> [Task input]:
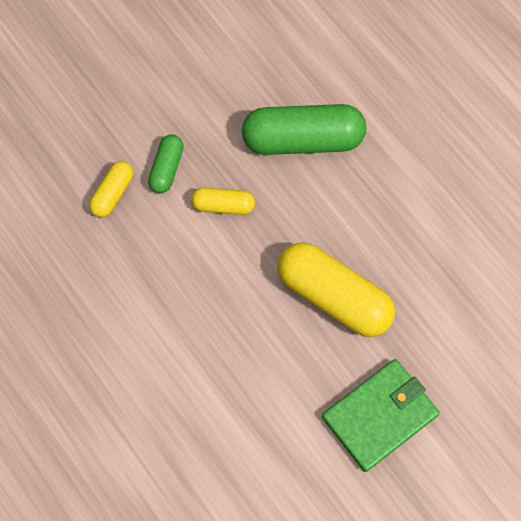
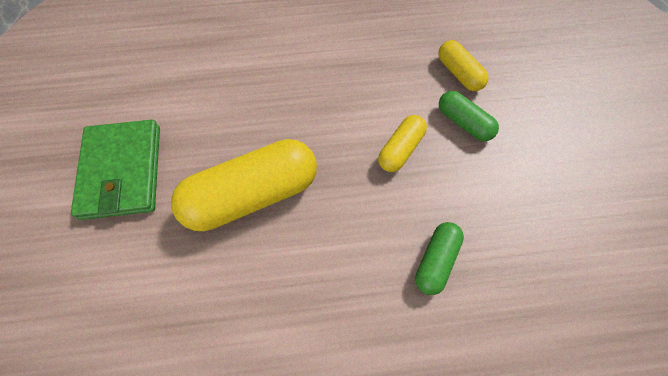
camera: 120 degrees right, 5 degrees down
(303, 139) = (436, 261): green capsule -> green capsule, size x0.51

--

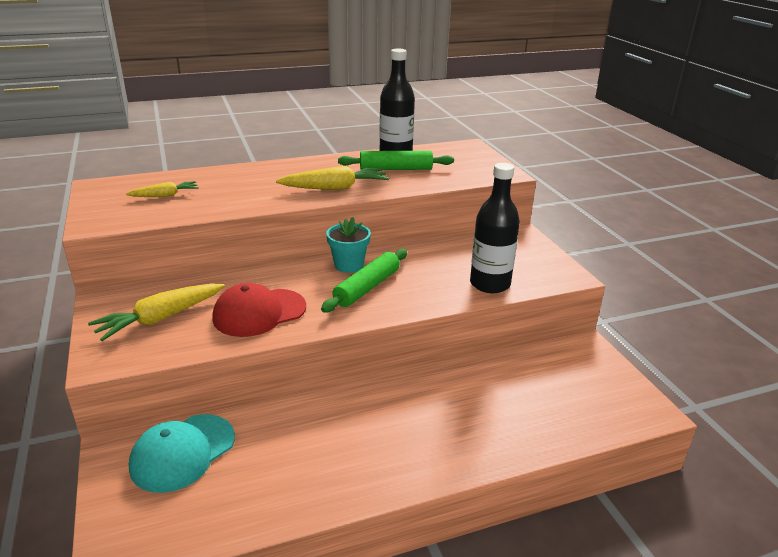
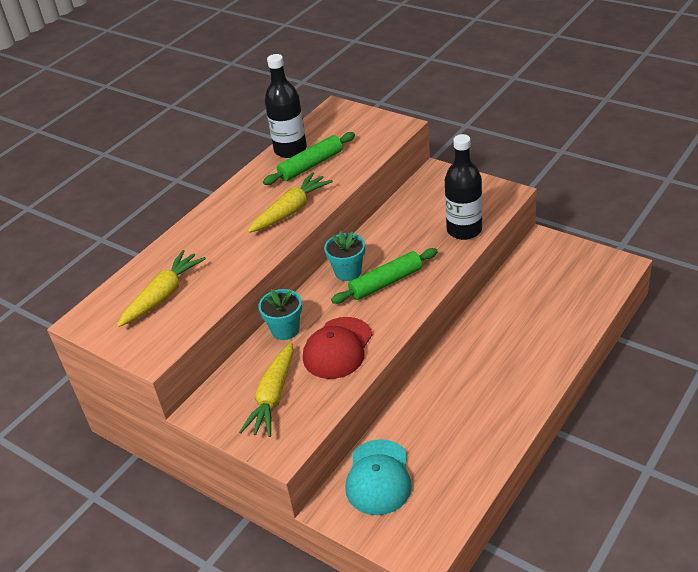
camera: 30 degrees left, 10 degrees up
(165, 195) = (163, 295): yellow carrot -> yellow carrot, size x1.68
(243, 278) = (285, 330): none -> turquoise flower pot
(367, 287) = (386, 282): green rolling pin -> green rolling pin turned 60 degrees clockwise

> [Exercise requirements]:
After locating the line with "camera: 30 degrees left, 10 degrees up" above, return that line and every later line through the one with "(367, 287) = (386, 282): green", word for word and with nothing else.

> [Worked solution]:
camera: 30 degrees left, 10 degrees up
(165, 195) = (163, 295): yellow carrot -> yellow carrot, size x1.68
(243, 278) = (285, 330): none -> turquoise flower pot
(367, 287) = (386, 282): green rolling pin -> green rolling pin turned 60 degrees clockwise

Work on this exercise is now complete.